'''

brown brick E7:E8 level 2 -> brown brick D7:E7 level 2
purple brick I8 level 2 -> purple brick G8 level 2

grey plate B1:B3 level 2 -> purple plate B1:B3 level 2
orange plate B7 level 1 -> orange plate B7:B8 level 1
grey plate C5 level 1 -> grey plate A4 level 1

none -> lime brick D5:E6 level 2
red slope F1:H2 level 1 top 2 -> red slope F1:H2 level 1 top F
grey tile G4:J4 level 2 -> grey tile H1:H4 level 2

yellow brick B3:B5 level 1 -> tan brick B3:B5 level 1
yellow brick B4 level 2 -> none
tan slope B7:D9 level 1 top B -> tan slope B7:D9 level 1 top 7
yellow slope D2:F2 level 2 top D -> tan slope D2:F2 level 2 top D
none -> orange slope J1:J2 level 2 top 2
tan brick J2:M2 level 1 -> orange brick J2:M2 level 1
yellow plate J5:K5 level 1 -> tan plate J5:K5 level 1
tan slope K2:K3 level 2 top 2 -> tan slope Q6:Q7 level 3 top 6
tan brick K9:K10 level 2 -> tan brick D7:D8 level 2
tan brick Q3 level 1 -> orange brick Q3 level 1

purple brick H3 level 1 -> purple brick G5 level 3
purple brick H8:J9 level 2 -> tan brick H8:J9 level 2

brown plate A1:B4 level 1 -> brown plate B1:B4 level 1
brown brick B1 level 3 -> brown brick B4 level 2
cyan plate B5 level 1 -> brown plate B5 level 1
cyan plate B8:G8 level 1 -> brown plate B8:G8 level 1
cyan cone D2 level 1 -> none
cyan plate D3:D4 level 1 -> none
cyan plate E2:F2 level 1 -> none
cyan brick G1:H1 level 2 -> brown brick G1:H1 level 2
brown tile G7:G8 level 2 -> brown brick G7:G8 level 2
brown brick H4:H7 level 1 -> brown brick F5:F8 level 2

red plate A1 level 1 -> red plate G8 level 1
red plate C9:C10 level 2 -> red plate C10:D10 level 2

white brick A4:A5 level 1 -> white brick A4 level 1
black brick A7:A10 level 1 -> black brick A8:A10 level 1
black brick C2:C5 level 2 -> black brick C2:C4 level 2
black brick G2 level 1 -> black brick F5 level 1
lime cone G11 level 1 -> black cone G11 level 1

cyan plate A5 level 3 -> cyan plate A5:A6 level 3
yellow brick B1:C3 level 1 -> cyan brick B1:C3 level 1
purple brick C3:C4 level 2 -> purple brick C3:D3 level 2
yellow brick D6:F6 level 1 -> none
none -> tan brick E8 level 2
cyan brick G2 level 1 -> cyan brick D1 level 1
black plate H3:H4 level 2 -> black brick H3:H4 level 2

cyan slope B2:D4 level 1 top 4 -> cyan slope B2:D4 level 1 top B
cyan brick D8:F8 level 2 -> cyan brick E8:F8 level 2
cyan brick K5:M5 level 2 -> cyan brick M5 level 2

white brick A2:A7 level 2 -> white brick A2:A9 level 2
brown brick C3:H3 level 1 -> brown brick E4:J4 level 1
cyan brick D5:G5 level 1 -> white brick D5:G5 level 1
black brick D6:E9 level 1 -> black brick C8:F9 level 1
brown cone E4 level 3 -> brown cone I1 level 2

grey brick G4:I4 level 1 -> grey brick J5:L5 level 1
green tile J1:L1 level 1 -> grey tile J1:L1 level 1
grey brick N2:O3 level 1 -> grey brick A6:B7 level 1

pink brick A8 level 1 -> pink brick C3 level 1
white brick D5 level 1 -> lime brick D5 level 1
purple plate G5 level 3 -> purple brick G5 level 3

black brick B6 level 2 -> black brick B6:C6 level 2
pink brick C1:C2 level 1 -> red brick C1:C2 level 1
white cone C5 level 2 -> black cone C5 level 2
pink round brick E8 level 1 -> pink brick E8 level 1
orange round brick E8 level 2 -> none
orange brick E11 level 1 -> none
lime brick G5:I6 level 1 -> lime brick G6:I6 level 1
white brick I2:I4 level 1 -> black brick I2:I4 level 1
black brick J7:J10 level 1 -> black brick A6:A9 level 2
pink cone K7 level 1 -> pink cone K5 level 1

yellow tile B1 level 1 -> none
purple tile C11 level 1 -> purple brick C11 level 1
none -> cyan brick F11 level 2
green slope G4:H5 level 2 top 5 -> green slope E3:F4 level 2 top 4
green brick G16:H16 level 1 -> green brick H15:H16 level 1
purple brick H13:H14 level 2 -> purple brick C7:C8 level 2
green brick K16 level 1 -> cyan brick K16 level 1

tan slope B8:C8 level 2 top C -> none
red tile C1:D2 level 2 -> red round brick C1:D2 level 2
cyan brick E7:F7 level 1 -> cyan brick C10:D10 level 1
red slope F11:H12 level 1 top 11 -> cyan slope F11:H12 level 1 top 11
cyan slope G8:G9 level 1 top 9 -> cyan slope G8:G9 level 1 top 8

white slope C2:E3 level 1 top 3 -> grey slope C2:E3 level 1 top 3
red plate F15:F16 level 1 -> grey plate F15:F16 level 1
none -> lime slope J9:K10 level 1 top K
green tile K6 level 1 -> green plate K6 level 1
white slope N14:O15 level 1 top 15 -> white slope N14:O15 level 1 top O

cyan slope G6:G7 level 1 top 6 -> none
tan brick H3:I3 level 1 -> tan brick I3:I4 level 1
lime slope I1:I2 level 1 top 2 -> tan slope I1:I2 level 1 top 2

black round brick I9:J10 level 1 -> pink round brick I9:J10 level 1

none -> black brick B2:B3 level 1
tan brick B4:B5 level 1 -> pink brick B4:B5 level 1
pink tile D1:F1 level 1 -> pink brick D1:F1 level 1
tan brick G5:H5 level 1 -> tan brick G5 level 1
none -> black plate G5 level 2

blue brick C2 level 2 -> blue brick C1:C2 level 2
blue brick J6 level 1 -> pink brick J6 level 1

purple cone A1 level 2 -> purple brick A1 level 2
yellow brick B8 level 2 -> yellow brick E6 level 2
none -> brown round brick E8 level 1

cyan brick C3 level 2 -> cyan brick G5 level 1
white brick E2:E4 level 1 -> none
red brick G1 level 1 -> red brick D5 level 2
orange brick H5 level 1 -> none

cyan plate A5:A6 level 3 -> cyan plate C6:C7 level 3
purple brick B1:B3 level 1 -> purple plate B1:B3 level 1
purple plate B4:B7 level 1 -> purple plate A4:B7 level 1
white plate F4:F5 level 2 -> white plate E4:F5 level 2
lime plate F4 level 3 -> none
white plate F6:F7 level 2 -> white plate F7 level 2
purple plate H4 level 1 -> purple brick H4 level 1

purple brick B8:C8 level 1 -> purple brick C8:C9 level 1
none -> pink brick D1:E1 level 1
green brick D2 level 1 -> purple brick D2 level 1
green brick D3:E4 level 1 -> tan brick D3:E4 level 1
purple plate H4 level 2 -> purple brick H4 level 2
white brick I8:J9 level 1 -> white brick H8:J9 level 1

'''

Word for word, restate every record in the listing.

brown brick E7:E8 level 2 -> brown brick D7:E7 level 2
purple brick I8 level 2 -> purple brick G8 level 2

grey plate B1:B3 level 2 -> purple plate B1:B3 level 2
orange plate B7 level 1 -> orange plate B7:B8 level 1
grey plate C5 level 1 -> grey plate A4 level 1

none -> lime brick D5:E6 level 2
red slope F1:H2 level 1 top 2 -> red slope F1:H2 level 1 top F
grey tile G4:J4 level 2 -> grey tile H1:H4 level 2

yellow brick B3:B5 level 1 -> tan brick B3:B5 level 1
yellow brick B4 level 2 -> none
tan slope B7:D9 level 1 top B -> tan slope B7:D9 level 1 top 7
yellow slope D2:F2 level 2 top D -> tan slope D2:F2 level 2 top D
none -> orange slope J1:J2 level 2 top 2
tan brick J2:M2 level 1 -> orange brick J2:M2 level 1
yellow plate J5:K5 level 1 -> tan plate J5:K5 level 1
tan slope K2:K3 level 2 top 2 -> tan slope Q6:Q7 level 3 top 6
tan brick K9:K10 level 2 -> tan brick D7:D8 level 2
tan brick Q3 level 1 -> orange brick Q3 level 1

purple brick H3 level 1 -> purple brick G5 level 3
purple brick H8:J9 level 2 -> tan brick H8:J9 level 2

brown plate A1:B4 level 1 -> brown plate B1:B4 level 1
brown brick B1 level 3 -> brown brick B4 level 2
cyan plate B5 level 1 -> brown plate B5 level 1
cyan plate B8:G8 level 1 -> brown plate B8:G8 level 1
cyan cone D2 level 1 -> none
cyan plate D3:D4 level 1 -> none
cyan plate E2:F2 level 1 -> none
cyan brick G1:H1 level 2 -> brown brick G1:H1 level 2
brown tile G7:G8 level 2 -> brown brick G7:G8 level 2
brown brick H4:H7 level 1 -> brown brick F5:F8 level 2

red plate A1 level 1 -> red plate G8 level 1
red plate C9:C10 level 2 -> red plate C10:D10 level 2

white brick A4:A5 level 1 -> white brick A4 level 1
black brick A7:A10 level 1 -> black brick A8:A10 level 1
black brick C2:C5 level 2 -> black brick C2:C4 level 2
black brick G2 level 1 -> black brick F5 level 1
lime cone G11 level 1 -> black cone G11 level 1

cyan plate A5 level 3 -> cyan plate A5:A6 level 3
yellow brick B1:C3 level 1 -> cyan brick B1:C3 level 1
purple brick C3:C4 level 2 -> purple brick C3:D3 level 2
yellow brick D6:F6 level 1 -> none
none -> tan brick E8 level 2
cyan brick G2 level 1 -> cyan brick D1 level 1
black plate H3:H4 level 2 -> black brick H3:H4 level 2

cyan slope B2:D4 level 1 top 4 -> cyan slope B2:D4 level 1 top B
cyan brick D8:F8 level 2 -> cyan brick E8:F8 level 2
cyan brick K5:M5 level 2 -> cyan brick M5 level 2

white brick A2:A7 level 2 -> white brick A2:A9 level 2
brown brick C3:H3 level 1 -> brown brick E4:J4 level 1
cyan brick D5:G5 level 1 -> white brick D5:G5 level 1
black brick D6:E9 level 1 -> black brick C8:F9 level 1
brown cone E4 level 3 -> brown cone I1 level 2

grey brick G4:I4 level 1 -> grey brick J5:L5 level 1
green tile J1:L1 level 1 -> grey tile J1:L1 level 1
grey brick N2:O3 level 1 -> grey brick A6:B7 level 1

pink brick A8 level 1 -> pink brick C3 level 1
white brick D5 level 1 -> lime brick D5 level 1
purple plate G5 level 3 -> purple brick G5 level 3

black brick B6 level 2 -> black brick B6:C6 level 2
pink brick C1:C2 level 1 -> red brick C1:C2 level 1
white cone C5 level 2 -> black cone C5 level 2
pink round brick E8 level 1 -> pink brick E8 level 1
orange round brick E8 level 2 -> none
orange brick E11 level 1 -> none
lime brick G5:I6 level 1 -> lime brick G6:I6 level 1
white brick I2:I4 level 1 -> black brick I2:I4 level 1
black brick J7:J10 level 1 -> black brick A6:A9 level 2
pink cone K7 level 1 -> pink cone K5 level 1

yellow tile B1 level 1 -> none
purple tile C11 level 1 -> purple brick C11 level 1
none -> cyan brick F11 level 2
green slope G4:H5 level 2 top 5 -> green slope E3:F4 level 2 top 4
green brick G16:H16 level 1 -> green brick H15:H16 level 1
purple brick H13:H14 level 2 -> purple brick C7:C8 level 2
green brick K16 level 1 -> cyan brick K16 level 1

tan slope B8:C8 level 2 top C -> none
red tile C1:D2 level 2 -> red round brick C1:D2 level 2
cyan brick E7:F7 level 1 -> cyan brick C10:D10 level 1
red slope F11:H12 level 1 top 11 -> cyan slope F11:H12 level 1 top 11
cyan slope G8:G9 level 1 top 9 -> cyan slope G8:G9 level 1 top 8

white slope C2:E3 level 1 top 3 -> grey slope C2:E3 level 1 top 3
red plate F15:F16 level 1 -> grey plate F15:F16 level 1
none -> lime slope J9:K10 level 1 top K
green tile K6 level 1 -> green plate K6 level 1
white slope N14:O15 level 1 top 15 -> white slope N14:O15 level 1 top O

cyan slope G6:G7 level 1 top 6 -> none
tan brick H3:I3 level 1 -> tan brick I3:I4 level 1
lime slope I1:I2 level 1 top 2 -> tan slope I1:I2 level 1 top 2

black round brick I9:J10 level 1 -> pink round brick I9:J10 level 1

none -> black brick B2:B3 level 1
tan brick B4:B5 level 1 -> pink brick B4:B5 level 1
pink tile D1:F1 level 1 -> pink brick D1:F1 level 1
tan brick G5:H5 level 1 -> tan brick G5 level 1
none -> black plate G5 level 2

blue brick C2 level 2 -> blue brick C1:C2 level 2
blue brick J6 level 1 -> pink brick J6 level 1

purple cone A1 level 2 -> purple brick A1 level 2
yellow brick B8 level 2 -> yellow brick E6 level 2
none -> brown round brick E8 level 1

cyan brick C3 level 2 -> cyan brick G5 level 1
white brick E2:E4 level 1 -> none
red brick G1 level 1 -> red brick D5 level 2
orange brick H5 level 1 -> none

cyan plate A5:A6 level 3 -> cyan plate C6:C7 level 3
purple brick B1:B3 level 1 -> purple plate B1:B3 level 1
purple plate B4:B7 level 1 -> purple plate A4:B7 level 1
white plate F4:F5 level 2 -> white plate E4:F5 level 2
lime plate F4 level 3 -> none
white plate F6:F7 level 2 -> white plate F7 level 2
purple plate H4 level 1 -> purple brick H4 level 1

purple brick B8:C8 level 1 -> purple brick C8:C9 level 1
none -> pink brick D1:E1 level 1
green brick D2 level 1 -> purple brick D2 level 1
green brick D3:E4 level 1 -> tan brick D3:E4 level 1
purple plate H4 level 2 -> purple brick H4 level 2
white brick I8:J9 level 1 -> white brick H8:J9 level 1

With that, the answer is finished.